_Data listing_.
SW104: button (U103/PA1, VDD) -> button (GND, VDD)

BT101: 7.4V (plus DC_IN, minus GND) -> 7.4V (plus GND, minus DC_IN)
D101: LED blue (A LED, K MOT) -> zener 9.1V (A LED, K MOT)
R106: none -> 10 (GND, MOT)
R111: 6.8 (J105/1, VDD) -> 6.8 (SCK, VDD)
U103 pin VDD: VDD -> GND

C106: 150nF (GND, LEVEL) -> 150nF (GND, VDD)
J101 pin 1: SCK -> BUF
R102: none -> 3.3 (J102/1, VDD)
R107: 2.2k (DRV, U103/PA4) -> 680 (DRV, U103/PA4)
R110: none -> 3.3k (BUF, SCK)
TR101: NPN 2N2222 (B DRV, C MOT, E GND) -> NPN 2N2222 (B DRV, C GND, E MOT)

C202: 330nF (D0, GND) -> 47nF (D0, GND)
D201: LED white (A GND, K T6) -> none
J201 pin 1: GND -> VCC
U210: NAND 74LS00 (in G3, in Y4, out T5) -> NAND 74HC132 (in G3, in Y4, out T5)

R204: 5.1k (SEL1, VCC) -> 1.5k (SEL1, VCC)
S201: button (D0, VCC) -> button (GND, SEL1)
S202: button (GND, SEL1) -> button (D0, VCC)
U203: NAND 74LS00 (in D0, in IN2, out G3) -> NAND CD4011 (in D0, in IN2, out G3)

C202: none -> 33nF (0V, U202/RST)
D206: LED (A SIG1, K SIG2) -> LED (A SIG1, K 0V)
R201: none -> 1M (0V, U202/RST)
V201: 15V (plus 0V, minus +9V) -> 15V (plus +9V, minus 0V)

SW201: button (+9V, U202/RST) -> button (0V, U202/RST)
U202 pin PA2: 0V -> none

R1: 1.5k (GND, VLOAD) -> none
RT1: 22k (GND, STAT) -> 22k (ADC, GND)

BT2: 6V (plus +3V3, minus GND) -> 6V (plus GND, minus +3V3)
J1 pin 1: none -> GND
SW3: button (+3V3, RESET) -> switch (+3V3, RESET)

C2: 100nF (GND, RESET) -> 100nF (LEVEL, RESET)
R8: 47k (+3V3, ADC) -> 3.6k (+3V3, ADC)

_Work instruction_.
Report the number of lines in the records above that include "plus", leaving out any other words.

_Task output_.
3